* **Image change detection data**
>>

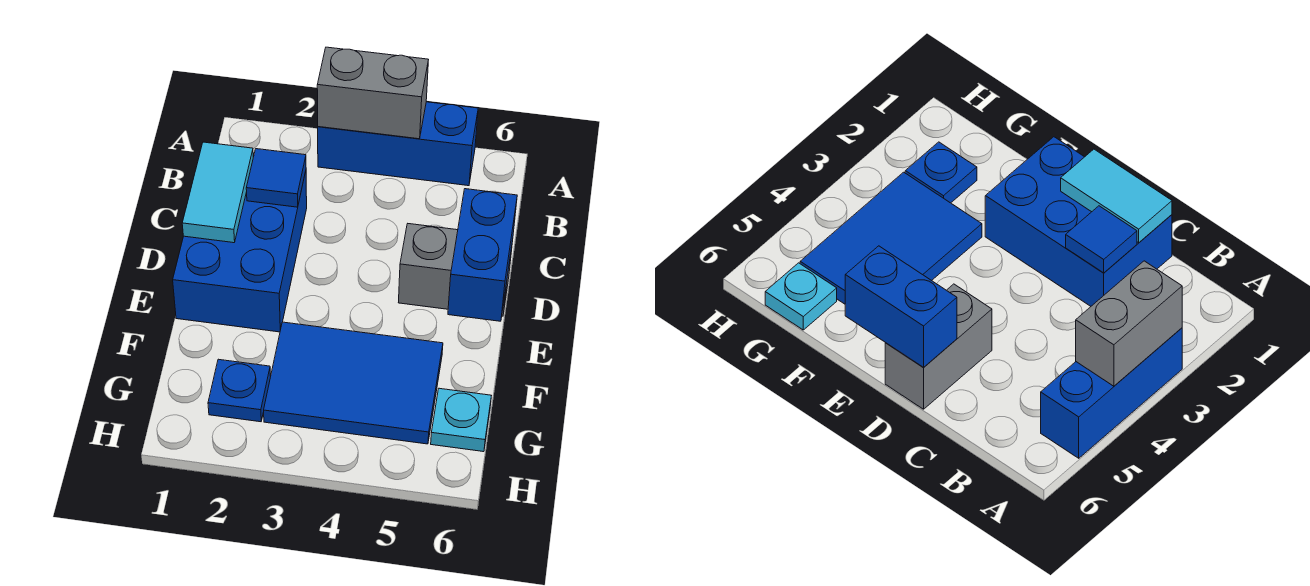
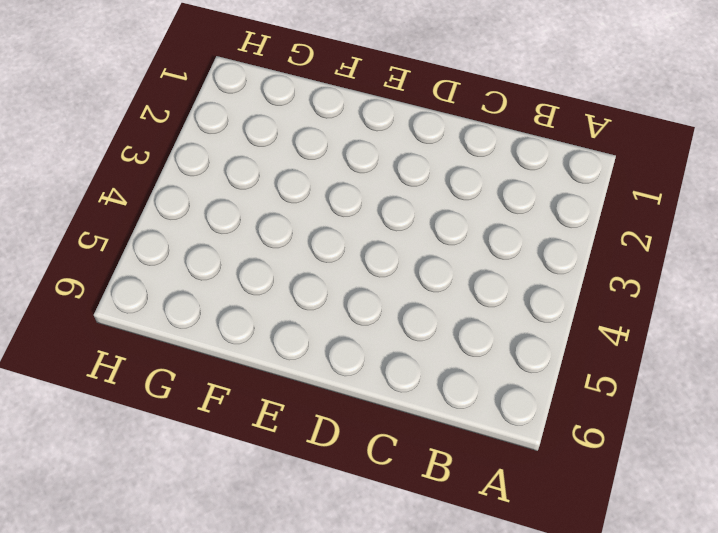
none -> blue brick A3:A5 level 1
none -> blue brick C1:E2 level 1

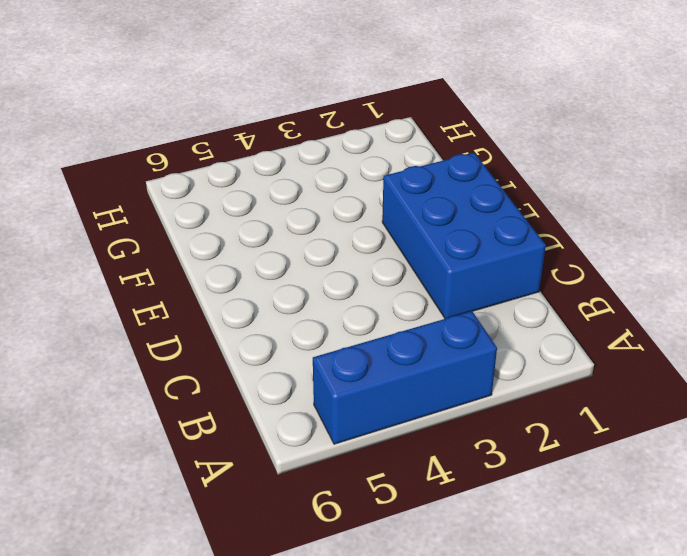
none -> grey brick D5:D6 level 1
none -> blue tile F3:G5 level 1

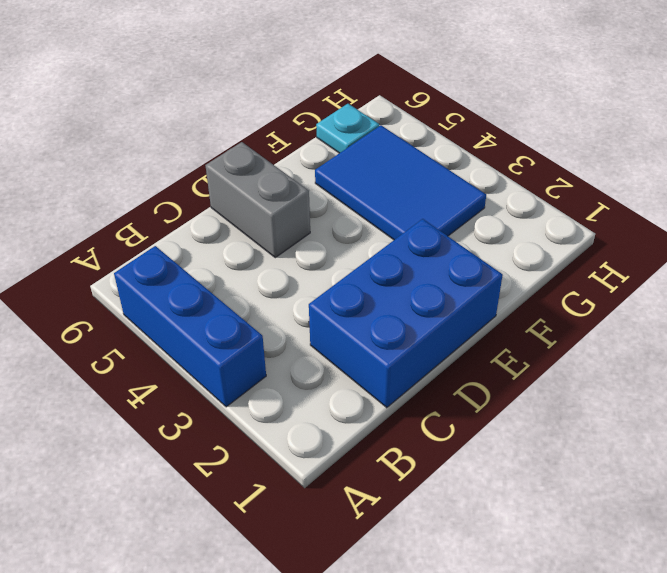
none -> blue plate G2 level 1
none -> grey brick A3:A4 level 2

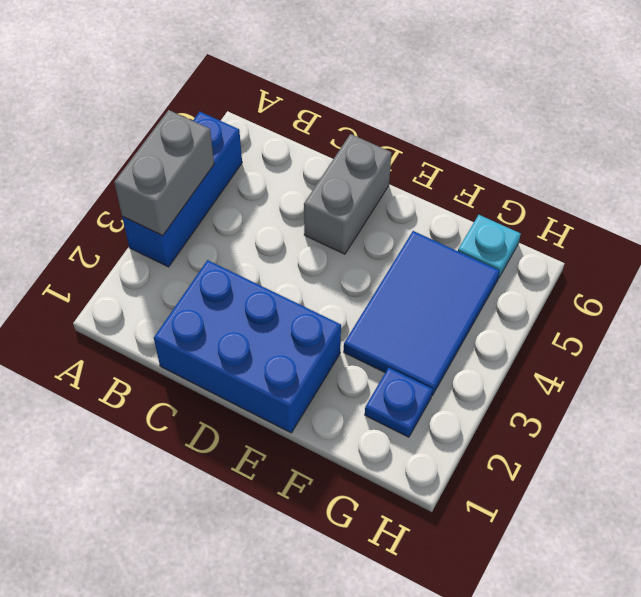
none -> cyan tile C1:D1 level 2
none -> blue tile C2 level 2

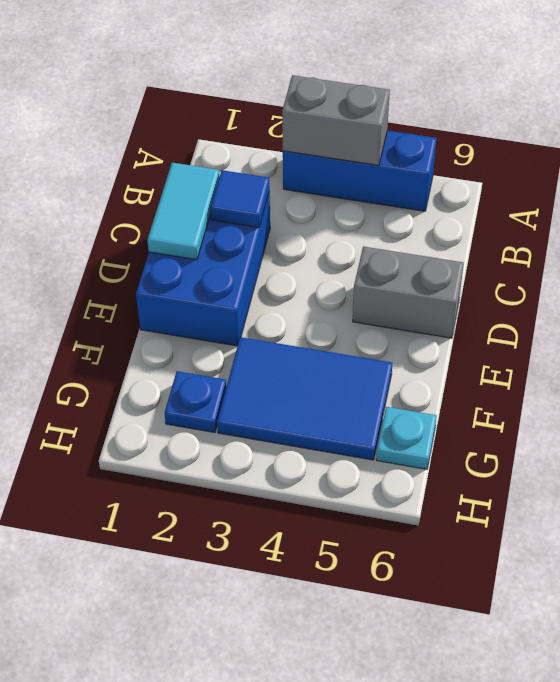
none -> blue brick D6:E6 level 2

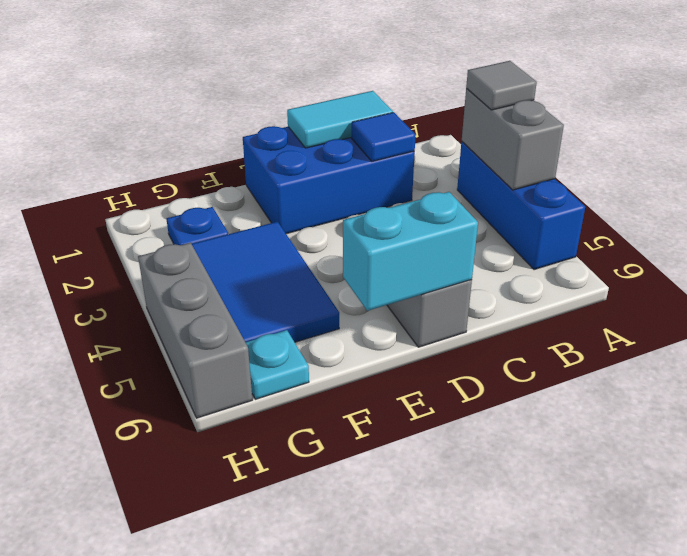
grey tile A3 level 3 -> none
cyan brick D6:E6 level 2 -> blue brick D6:E6 level 2
grey brick H4:H6 level 1 -> none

<<

* **Your assignment**
Find the lines above that include the string "blue" and copy them.

* **Written solution**
none -> blue brick A3:A5 level 1
none -> blue brick C1:E2 level 1
none -> blue tile F3:G5 level 1
none -> blue plate G2 level 1
none -> blue tile C2 level 2
none -> blue brick D6:E6 level 2
cyan brick D6:E6 level 2 -> blue brick D6:E6 level 2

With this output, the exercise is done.